(Saved data entries)
────────────────────

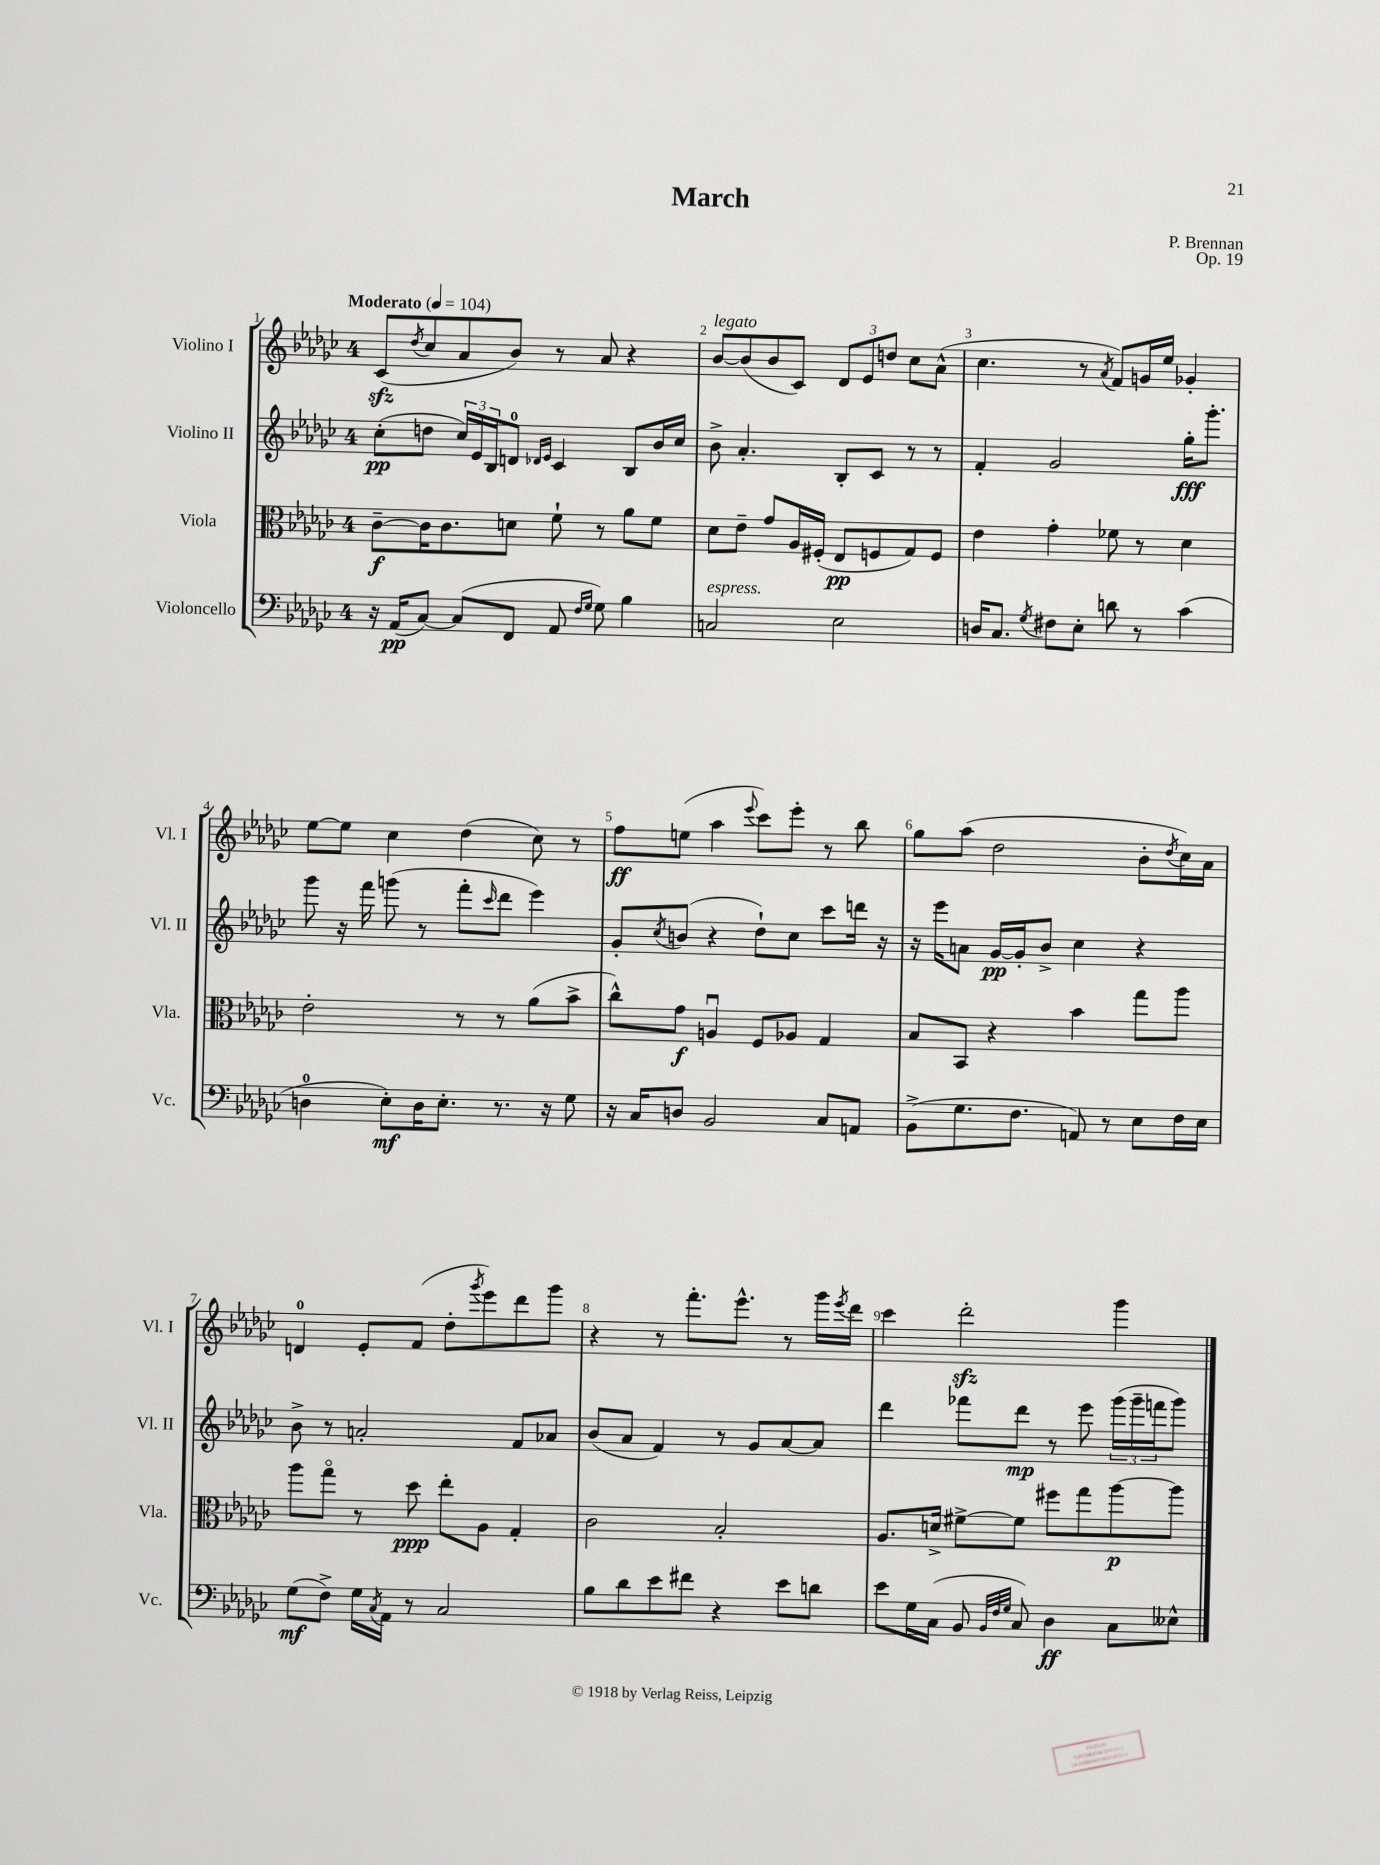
\header { title = "March" composer = "P. Brennan" opus = "Op. 19" }
<<
\new StaffGroup <<
\new Staff = "s0" \with { instrumentName = "Violino I" shortInstrumentName = "Vl. I" } {
    \clef treble \key ges \major \once \override Staff.TimeSignature.style = #'single-digit \time 4/4 \tempo "Moderato" 4 = 104
    ces'8\sfz( \acciaccatura { des''8 } ces''8 aes'8 bes'8) r8 aes'8 r4 |
    bes'8~^\markup { \italic "legato" } bes'8( bes'8 ces'8) \tuplet 3/2 { des'8 ees'8 d''8 } ces''8 aes'8-^( |
    ces''4. r8 \acciaccatura { aes'8 } f'8) g'16 ees''16 ges'4-. |
    ees''8~ ees''8 ces''4 des''4( ces''8) r8 |
    f''8\ff e''8( aes''4 \appoggiatura { ees'''8 } ces'''8) ees'''8-. r8 bes''8 |
    ges''8 aes''8( des''2 bes'8-. \acciaccatura { des''8 } ces''16) aes'16 |
    d'4-0 ees'8-. f'8( des''8-. \acciaccatura { ges'''8 } ees'''8) des'''8 ges'''8 |
    r4 r8 f'''8.-. ees'''8.-^ r8 ges'''16 \acciaccatura { ees'''8 } des'''16 |
    ces'''4 des'''2-.\sfz ges'''4 \bar "|." |
}
\new Staff = "s1" \with { instrumentName = "Violino II" shortInstrumentName = "Vl. II" } {
    \clef treble \key ges \major \once \override Staff.TimeSignature.style = #'single-digit \time 4/4
    ces''8-.\pp( d''8 \tuplet 3/2 { ces''16) ees'16 bes16 } d'8-0 \grace { des'16 ees'16 } ces'4 bes8 bes'16 ces''16 |
    bes'8-> aes'4.-. bes8-. ces'8 r8 r8 |
    f'4-. ges'2 ges''16-.\fff ges'''8.-. |
    ges'''8 r16 f'''16 g'''8( r8 f'''8-. \grace { ces'''16 } des'''8 ees'''4) |
    ges'8-. \acciaccatura { ces''8 } b'8( r4 des''8-!) ces''8 ces'''8 d'''16 r16 |
    r16 ees'''16 a'8 ges'16~\pp ges'16-. bes'8-> ces''4 r4 |
    bes'8-> r8 a'2-. f'8 aes'8 |
    bes'8( aes'8 f'4) r8 ges'8 aes'8~ aes'8 |
    des'''4 fes'''8 des'''8\mp r8 ees'''8 \tuplet 3/2 { ges'''16( ges'''16-- f'''16 } ges'''8) \bar "|." |
}
\new Staff = "s2" \with { instrumentName = "Viola" shortInstrumentName = "Vla." } {
    \clef alto \key ges \major \once \override Staff.TimeSignature.style = #'single-digit \time 4/4
    ces'8~--\f ces'16 ces'8. d'8 f'8-! r8 aes'8 f'8 |
    des'8 ees'8-- ges'8 aes16 fis16-.( ees8\pp f8 ges8) f8 |
    ees'4 ges'4-. fes'8 r8 des'4 |
    ees'2-. r8 r8 aes'8( bes'8-> |
    ces''8-^) ges'8\f a4\downbow f8 aes8 ges4 |
    bes8 bes,8 r4 bes'4 ges''8 aes''8 |
    aes''8 ges''8\flageolet r8 des''8\ppp ees''8-. aes8 ges4-. |
    ces'2 bes2-. |
    aes8. d'16-> fis'8~-> fis'8 fis''8 ges''8 aes''8~\p aes''8 \bar "|." |
}
\new Staff = "s3" \with { instrumentName = "Violoncello" shortInstrumentName = "Vc." } {
    \clef bass \key ges \major \once \override Staff.TimeSignature.style = #'single-digit \time 4/4
    r16 aes,16\pp( ces8~) ces8( f,8 aes,8 \grace { f16 ges16 } ges8) bes4 |
    c2^\markup { \italic "espress." } ees2 |
    d16 ces8. \acciaccatura { ges8 } fis8 ees8-. d'8 r8 ces'4( |
    d4-0 ees8-.\mf) d16 ees8.-. r8. r16 ges8 |
    r16 ces16 d8 bes,2 ces8 a,8 |
    bes,8->( ges8. f8. a,8) r8 ees8 f16 ees16 |
    ges8\mf( f8->) ges16 \acciaccatura { ces8 } aes,16 r8 ces2 |
    bes8 des'8 ees'8 fis'8 r4 ees'8 d'8 |
    ees'8 ges16 ces16( bes,8 \grace { bes,32 f32 ges32 } ces8) des4\ff ces8 eeses8-^ \bar "|." |
}
>>
>>
\layout { \context { \Score \override BarNumber.break-visibility = ##(#f #t #t) barNumberVisibility = #all-bar-numbers-visible } }
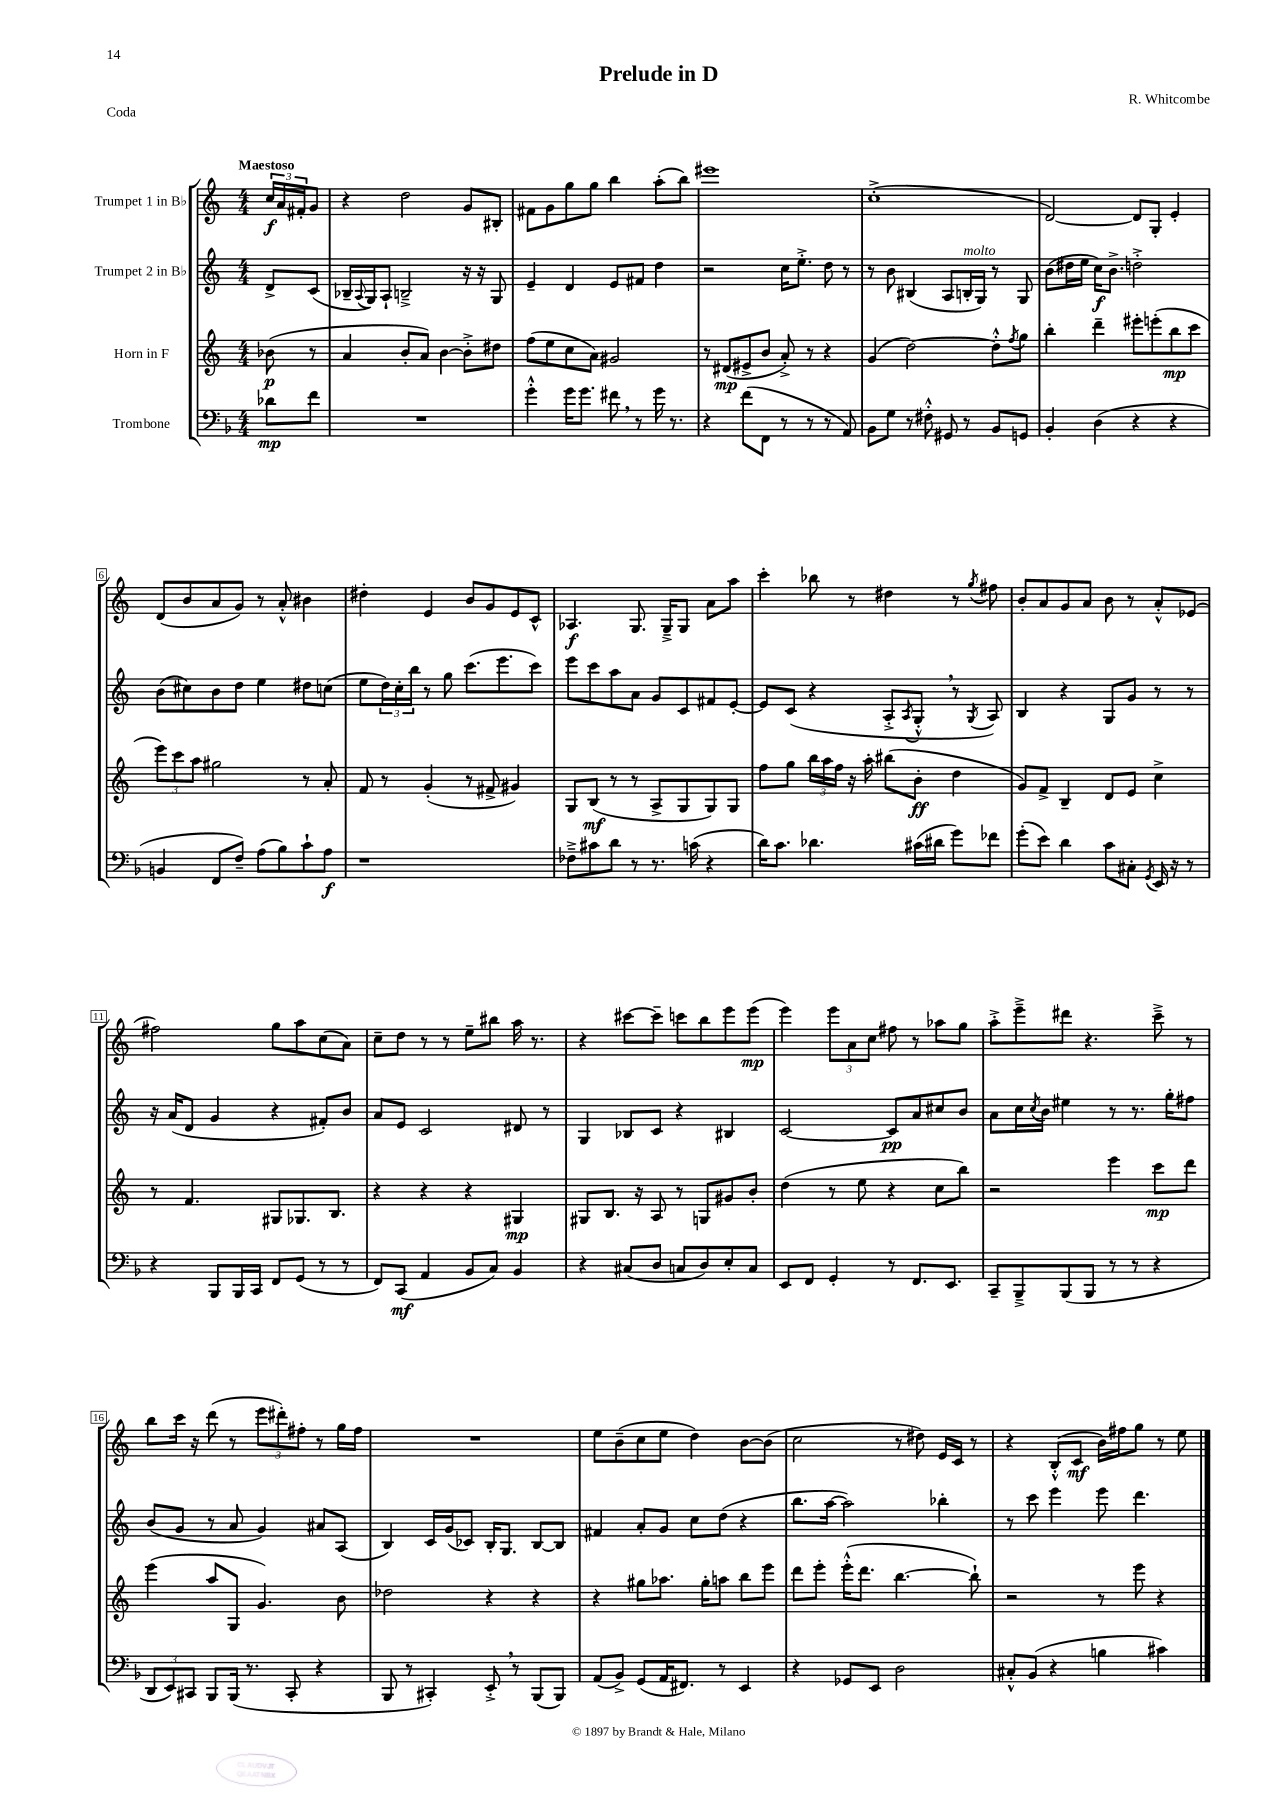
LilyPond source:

\header { title = "Prelude in D" composer = "R. Whitcombe" piece = "Coda" }
<<
\new StaffGroup <<
\new Staff = "s0" \with { instrumentName = "Trumpet 1 in Bb" } {
    \clef treble \key c \major \numericTimeSignature \time 4/4 \partial 4 \tempo "Maestoso"
    \tuplet 3/2 { c''16\f a'16 fis'16-. } g'8 |
    r4 d''2 g'8 bis8-. |
    fis'8 g'8 g''8 g''8 b''4 a''8-.( b''8) |
    eis'''1 |
    c''1-.->( |
    d'2~) d'8 g8-. e'4-. |
    d'8( b'8 a'8 g'8) r8 a'8-.-^ bis'4 |
    dis''4-. e'4 b'8 g'8 e'8 c'8-^ |
    aes4.\f g8. g16---> g8 a'8 a''8 |
    c'''4-. bes''8 r8 dis''4 r8 \acciaccatura { g''8 } fis''8 |
    b'8-. a'8 g'8 a'8 b'8 r8 a'8-.-^ ees'8( |
    fis''2) g''8 a''8 c''8( a'8) |
    c''8-- d''8 r8 r8 e''8-- bis''8 a''16 r8. |
    r4 cis'''8~ cis'''8-- c'''8 b''8 e'''8 e'''8\mp( |
    e'''4) \tuplet 3/2 { e'''8 a'8 c''8 } fis''8 r8 aes''8 g''8 |
    a''8-.-> e'''8---> dis'''8 r4. c'''8---> r8 |
    b''8 c'''16 r16 d'''8( r8 \tuplet 3/2 { e'''8 dis'''8-.) fis''8-. } r8 g''16 fis''16 |
    R1 |
    e''8 b'8--( c''8 e''8 d''4) b'8~ b'8( |
    c''2 r8 dis''8) e'16 c'16 r8 |
    r4 b8-.-^( c'8\mf b'16) fis''16 g''8 r8 e''8 \bar "|." |
}
\new Staff = "s1" \with { instrumentName = "Trumpet 2 in Bb" } {
    \clef treble \key c \major \numericTimeSignature \time 4/4 \partial 4
    d'8-> c'8( |
    bes16-- \appoggiatura { a8 } g16) a8-! b2---> r16 r16 g8 |
    e'4-- d'4 e'8 fis'8 d''4 |
    r2 c''16 e''8.-.-> d''8 r8 |
    r8 b'8 bis4( a8 b16-.^\markup { \italic "molto" } g16) r8 g8 |
    b'8( dis''16 e''16 c''16\f) b'8.-> d''2-.-> |
    b'8( cis''8) b'8 d''8 e''4 dis''8 c''8( |
    e''8 \tuplet 3/2 { d''16) c''16-. b''16 } r8 g''8 c'''8.( e'''8. c'''8) |
    e'''8 c'''8 a''8 a'8 g'8 c'8 fis'8 e'8~-. |
    e'8 c'8( r4 a8-.-> \acciaccatura { a8 } g8-.-^ \breathe r8 \acciaccatura { g8 } a8) |
    b4 r4 g8 g'8 r8 r8 |
    r16 a'16( d'8 g'4 r4 fis'8-.) b'8 |
    a'8 e'8 c'2 dis'8 r8 |
    g4 bes8 c'8 r4 bis4 |
    c'2~ c'8\pp a'8 cis''8 b'8 |
    a'8 c''16 \acciaccatura { c''8 } b'16 eis''4 r8 r8. g''16-. fis''8 |
    b'8( g'8 r8 a'8 g'4) ais'8 a8( |
    b4) c'16 g'16( ces'8) b16-. g8. b8~ b8 |
    fis'4 a'8-. g'8 c''8 d''8( r4 |
    b''8. a''16~ a''2) bes''4-. |
    r8 c'''8 e'''4 e'''8 d'''4. \bar "|." |
}
\new Staff = "s2" \with { instrumentName = "Horn in F" } {
    \clef treble \key c \major \numericTimeSignature \time 4/4 \partial 4
    bes'8\p( r8 |
    a'4 b'8-. a'8) b'4~ b'8-.-> dis''8 |
    f''8( e''8 c''8 a'8) gis'2 |
    r8 dis'8\mp( eis'8-> b'8 a'8-.->) r8 r4 |
    g'4( d''2~) d''8-.-^ \acciaccatura { f''8 } g''8 |
    b''4-. d'''4-- eis'''8-. e'''8-.( b''8\mp c'''8 |
    \tuplet 3/2 { e'''8) c'''8 a''8 } gis''2 r8 a'8-. |
    f'8 r8 g'4-.( r8 fis'8-> gis'4) |
    g8 b8\mf( r8 r8 a8-> g8 g8) g8 |
    f''8 g''8 \tuplet 3/2 { b''16 a''16 f''16 } r16 a''16-. bis''8( b'8-.\ff d''4 |
    g'8) f'8-> b4-- d'8 e'8 c''4-> |
    r8 f'4. gis8 ges8. b8. |
    r4 r4 r4 gis4\mp |
    gis8 b8. r16 a8 r8 g8 gis'8 b'8-. |
    d''4( r8 e''8 r4 c''8 b''8) |
    r2 e'''4 c'''8\mp d'''8 |
    e'''4( a''8 g8 g'4.) b'8 |
    des''2 r4 r4 |
    r4 gis''8 aes''8. gis''16-. a''8 b''8 e'''8 |
    d'''8 e'''8-. e'''16-.-^( d'''8. b''4.~ b''8-!) |
    r2 r8 e'''8 r4 \bar "|." |
}
\new Staff = "s3" \with { instrumentName = "Trombone" } {
    \clef bass \key f \major \numericTimeSignature \time 4/4 \partial 4
    des'8\mp f'8 |
    R1 |
    g'4-.-^ g'16 g'8. fis'8 \breathe r8 g'16 r8. |
    r4 f'8( f,8 r8 r8 r8 a,8) |
    bes,8 g8 r8 fis8-.-^ gis,8 r8 bes,8 g,8 |
    bes,4-. d4( r4 r4 |
    b,4 f,8 f8--) a8( bes8) c'8-! a8\f |
    r1 |
    fes8---> cis'8 d'8 r8 r8. c'16( r4 |
    d'16) c'8. des'4. cis'16( dis'16 g'8) fes'8 |
    g'8-.( e'8) d'4 c'8 cis8-. \acciaccatura { g,8 } e,16 r16 r8 |
    r4 bes,,8 bes,,16 c,16 f,8 g,8( r8 r8 |
    f,8) c,8\mf( a,4 bes,8 c8) bes,4 |
    r4 cis8( d8 c8 d8) e8-. c8 |
    e,8 f,8 g,4-. r8 f,8. e,8. |
    c,8-- bes,,8---> bes,,8( bes,,8 r8 r8 r4 |
    \tuplet 3/2 { d,8 e,8) cis,8 } bes,,8 bes,,16( r8. cis,8-. r4 |
    bes,,8 r8 cis,4-.) e,8-.-> \breathe r8 bes,,8( bes,,8) |
    a,8( bes,8->) g,8( a,16 fis,8.) r8 e,4 |
    r4 ges,8 e,8 d2 |
    cis8-.-^ bes,8( r4 b4 cis'4) \bar "|." |
}
>>
>>
\layout { \context { \Score \override BarNumber.stencil = #(make-stencil-boxer 0.1 0.3 ly:text-interface::print) } }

────────────────────

* **WHAT IS NEEDED**: Please count the lines in the items above that contain the string "tempo", and give only that number.

* **CORRECT RESPONSE**: 2